## What is required
Each record must be output exactly and in full.

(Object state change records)
____________________
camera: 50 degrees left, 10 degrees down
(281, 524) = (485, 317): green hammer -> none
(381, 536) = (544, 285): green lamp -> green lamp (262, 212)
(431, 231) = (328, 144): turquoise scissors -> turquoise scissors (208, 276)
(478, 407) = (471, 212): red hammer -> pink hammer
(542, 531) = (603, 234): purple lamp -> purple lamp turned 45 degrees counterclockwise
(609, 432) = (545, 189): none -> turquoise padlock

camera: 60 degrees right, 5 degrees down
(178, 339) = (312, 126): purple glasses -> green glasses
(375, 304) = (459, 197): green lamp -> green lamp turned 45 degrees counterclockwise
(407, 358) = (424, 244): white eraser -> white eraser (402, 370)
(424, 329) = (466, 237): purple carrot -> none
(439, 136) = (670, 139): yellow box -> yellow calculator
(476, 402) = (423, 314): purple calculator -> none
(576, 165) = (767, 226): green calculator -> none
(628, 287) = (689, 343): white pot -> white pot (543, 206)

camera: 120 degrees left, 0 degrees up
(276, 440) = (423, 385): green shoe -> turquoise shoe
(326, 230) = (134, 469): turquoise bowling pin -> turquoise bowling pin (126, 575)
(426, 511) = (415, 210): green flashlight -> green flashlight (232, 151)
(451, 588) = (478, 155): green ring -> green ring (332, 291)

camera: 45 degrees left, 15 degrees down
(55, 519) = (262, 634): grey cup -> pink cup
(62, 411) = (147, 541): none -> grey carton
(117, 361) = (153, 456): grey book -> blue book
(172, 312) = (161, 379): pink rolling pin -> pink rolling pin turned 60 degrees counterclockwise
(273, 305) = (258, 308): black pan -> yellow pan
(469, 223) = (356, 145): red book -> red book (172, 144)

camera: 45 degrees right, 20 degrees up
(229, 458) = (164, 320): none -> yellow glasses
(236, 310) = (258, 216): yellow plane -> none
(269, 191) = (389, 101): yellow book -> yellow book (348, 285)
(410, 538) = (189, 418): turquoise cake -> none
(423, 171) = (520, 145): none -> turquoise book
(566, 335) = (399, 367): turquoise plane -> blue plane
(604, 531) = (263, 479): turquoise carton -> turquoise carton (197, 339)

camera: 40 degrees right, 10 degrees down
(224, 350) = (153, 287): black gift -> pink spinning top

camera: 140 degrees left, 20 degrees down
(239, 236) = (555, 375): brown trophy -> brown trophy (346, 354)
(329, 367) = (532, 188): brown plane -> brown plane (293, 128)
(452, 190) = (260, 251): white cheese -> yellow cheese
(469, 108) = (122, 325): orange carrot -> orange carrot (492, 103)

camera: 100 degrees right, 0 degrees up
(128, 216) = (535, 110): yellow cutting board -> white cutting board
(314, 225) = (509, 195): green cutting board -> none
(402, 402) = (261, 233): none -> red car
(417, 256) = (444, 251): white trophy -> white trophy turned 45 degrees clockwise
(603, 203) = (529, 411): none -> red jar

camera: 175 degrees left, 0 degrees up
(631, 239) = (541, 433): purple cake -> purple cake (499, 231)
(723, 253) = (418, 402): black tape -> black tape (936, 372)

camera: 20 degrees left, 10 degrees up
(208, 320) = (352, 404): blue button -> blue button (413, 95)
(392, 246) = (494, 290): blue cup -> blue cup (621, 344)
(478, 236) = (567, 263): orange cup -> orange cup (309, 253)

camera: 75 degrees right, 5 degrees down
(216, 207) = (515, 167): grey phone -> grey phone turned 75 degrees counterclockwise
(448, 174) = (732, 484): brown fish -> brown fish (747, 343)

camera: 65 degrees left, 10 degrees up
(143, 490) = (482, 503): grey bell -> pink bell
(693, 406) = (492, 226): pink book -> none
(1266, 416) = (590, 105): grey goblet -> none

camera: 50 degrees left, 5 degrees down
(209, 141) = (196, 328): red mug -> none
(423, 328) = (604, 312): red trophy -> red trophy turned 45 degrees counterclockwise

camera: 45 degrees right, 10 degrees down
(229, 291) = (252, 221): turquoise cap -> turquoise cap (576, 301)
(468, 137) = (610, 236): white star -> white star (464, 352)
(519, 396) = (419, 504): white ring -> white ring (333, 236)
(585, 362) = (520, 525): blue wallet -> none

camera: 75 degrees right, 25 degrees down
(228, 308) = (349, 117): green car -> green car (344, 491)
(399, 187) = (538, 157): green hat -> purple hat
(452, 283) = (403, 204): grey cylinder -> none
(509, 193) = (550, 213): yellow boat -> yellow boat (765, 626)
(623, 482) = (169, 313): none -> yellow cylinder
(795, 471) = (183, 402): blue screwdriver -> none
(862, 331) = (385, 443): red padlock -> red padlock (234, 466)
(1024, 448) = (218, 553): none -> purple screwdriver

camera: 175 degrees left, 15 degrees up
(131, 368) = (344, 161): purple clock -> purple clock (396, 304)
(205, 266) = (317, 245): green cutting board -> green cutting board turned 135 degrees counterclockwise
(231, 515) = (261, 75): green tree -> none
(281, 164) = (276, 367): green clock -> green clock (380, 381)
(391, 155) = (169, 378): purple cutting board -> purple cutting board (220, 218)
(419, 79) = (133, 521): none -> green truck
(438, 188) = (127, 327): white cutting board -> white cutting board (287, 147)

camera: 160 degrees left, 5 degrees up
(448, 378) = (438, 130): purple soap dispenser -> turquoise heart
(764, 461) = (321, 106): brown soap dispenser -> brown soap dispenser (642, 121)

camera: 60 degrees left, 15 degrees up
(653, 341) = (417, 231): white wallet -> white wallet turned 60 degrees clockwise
____________________
## Result of this exercise
camera: 50 degrees left, 10 degrees down
(281, 524) = (485, 317): green hammer -> none
(381, 536) = (544, 285): green lamp -> green lamp (262, 212)
(431, 231) = (328, 144): turquoise scissors -> turquoise scissors (208, 276)
(478, 407) = (471, 212): red hammer -> pink hammer
(542, 531) = (603, 234): purple lamp -> purple lamp turned 45 degrees counterclockwise
(609, 432) = (545, 189): none -> turquoise padlock

camera: 60 degrees right, 5 degrees down
(178, 339) = (312, 126): purple glasses -> green glasses
(375, 304) = (459, 197): green lamp -> green lamp turned 45 degrees counterclockwise
(407, 358) = (424, 244): white eraser -> white eraser (402, 370)
(424, 329) = (466, 237): purple carrot -> none
(439, 136) = (670, 139): yellow box -> yellow calculator
(476, 402) = (423, 314): purple calculator -> none
(576, 165) = (767, 226): green calculator -> none
(628, 287) = (689, 343): white pot -> white pot (543, 206)

camera: 120 degrees left, 0 degrees up
(276, 440) = (423, 385): green shoe -> turquoise shoe
(326, 230) = (134, 469): turquoise bowling pin -> turquoise bowling pin (126, 575)
(426, 511) = (415, 210): green flashlight -> green flashlight (232, 151)
(451, 588) = (478, 155): green ring -> green ring (332, 291)

camera: 45 degrees left, 15 degrees down
(55, 519) = (262, 634): grey cup -> pink cup
(62, 411) = (147, 541): none -> grey carton
(117, 361) = (153, 456): grey book -> blue book
(172, 312) = (161, 379): pink rolling pin -> pink rolling pin turned 60 degrees counterclockwise
(273, 305) = (258, 308): black pan -> yellow pan
(469, 223) = (356, 145): red book -> red book (172, 144)

camera: 45 degrees right, 20 degrees up
(229, 458) = (164, 320): none -> yellow glasses
(236, 310) = (258, 216): yellow plane -> none
(269, 191) = (389, 101): yellow book -> yellow book (348, 285)
(410, 538) = (189, 418): turquoise cake -> none
(423, 171) = (520, 145): none -> turquoise book
(566, 335) = (399, 367): turquoise plane -> blue plane
(604, 531) = (263, 479): turquoise carton -> turquoise carton (197, 339)

camera: 40 degrees right, 10 degrees down
(224, 350) = (153, 287): black gift -> pink spinning top

camera: 140 degrees left, 20 degrees down
(239, 236) = (555, 375): brown trophy -> brown trophy (346, 354)
(329, 367) = (532, 188): brown plane -> brown plane (293, 128)
(452, 190) = (260, 251): white cheese -> yellow cheese
(469, 108) = (122, 325): orange carrot -> orange carrot (492, 103)

camera: 100 degrees right, 0 degrees up
(128, 216) = (535, 110): yellow cutting board -> white cutting board
(314, 225) = (509, 195): green cutting board -> none
(402, 402) = (261, 233): none -> red car
(417, 256) = (444, 251): white trophy -> white trophy turned 45 degrees clockwise
(603, 203) = (529, 411): none -> red jar

camera: 175 degrees left, 0 degrees up
(631, 239) = (541, 433): purple cake -> purple cake (499, 231)
(723, 253) = (418, 402): black tape -> black tape (936, 372)

camera: 20 degrees left, 10 degrees up
(208, 320) = (352, 404): blue button -> blue button (413, 95)
(392, 246) = (494, 290): blue cup -> blue cup (621, 344)
(478, 236) = (567, 263): orange cup -> orange cup (309, 253)

camera: 75 degrees right, 5 degrees down
(216, 207) = (515, 167): grey phone -> grey phone turned 75 degrees counterclockwise
(448, 174) = (732, 484): brown fish -> brown fish (747, 343)

camera: 65 degrees left, 10 degrees up
(143, 490) = (482, 503): grey bell -> pink bell
(693, 406) = (492, 226): pink book -> none
(1266, 416) = (590, 105): grey goblet -> none

camera: 50 degrees left, 5 degrees down
(209, 141) = (196, 328): red mug -> none
(423, 328) = (604, 312): red trophy -> red trophy turned 45 degrees counterclockwise

camera: 45 degrees right, 10 degrees down
(229, 291) = (252, 221): turquoise cap -> turquoise cap (576, 301)
(468, 137) = (610, 236): white star -> white star (464, 352)
(519, 396) = (419, 504): white ring -> white ring (333, 236)
(585, 362) = (520, 525): blue wallet -> none

camera: 75 degrees right, 25 degrees down
(228, 308) = (349, 117): green car -> green car (344, 491)
(399, 187) = (538, 157): green hat -> purple hat
(452, 283) = (403, 204): grey cylinder -> none
(509, 193) = (550, 213): yellow boat -> yellow boat (765, 626)
(623, 482) = (169, 313): none -> yellow cylinder
(795, 471) = (183, 402): blue screwdriver -> none
(862, 331) = (385, 443): red padlock -> red padlock (234, 466)
(1024, 448) = (218, 553): none -> purple screwdriver

camera: 175 degrees left, 15 degrees up
(131, 368) = (344, 161): purple clock -> purple clock (396, 304)
(205, 266) = (317, 245): green cutting board -> green cutting board turned 135 degrees counterclockwise
(231, 515) = (261, 75): green tree -> none
(281, 164) = (276, 367): green clock -> green clock (380, 381)
(391, 155) = (169, 378): purple cutting board -> purple cutting board (220, 218)
(419, 79) = (133, 521): none -> green truck
(438, 188) = (127, 327): white cutting board -> white cutting board (287, 147)

camera: 160 degrees left, 5 degrees up
(448, 378) = (438, 130): purple soap dispenser -> turquoise heart
(764, 461) = (321, 106): brown soap dispenser -> brown soap dispenser (642, 121)

camera: 60 degrees left, 15 degrees up
(653, 341) = (417, 231): white wallet -> white wallet turned 60 degrees clockwise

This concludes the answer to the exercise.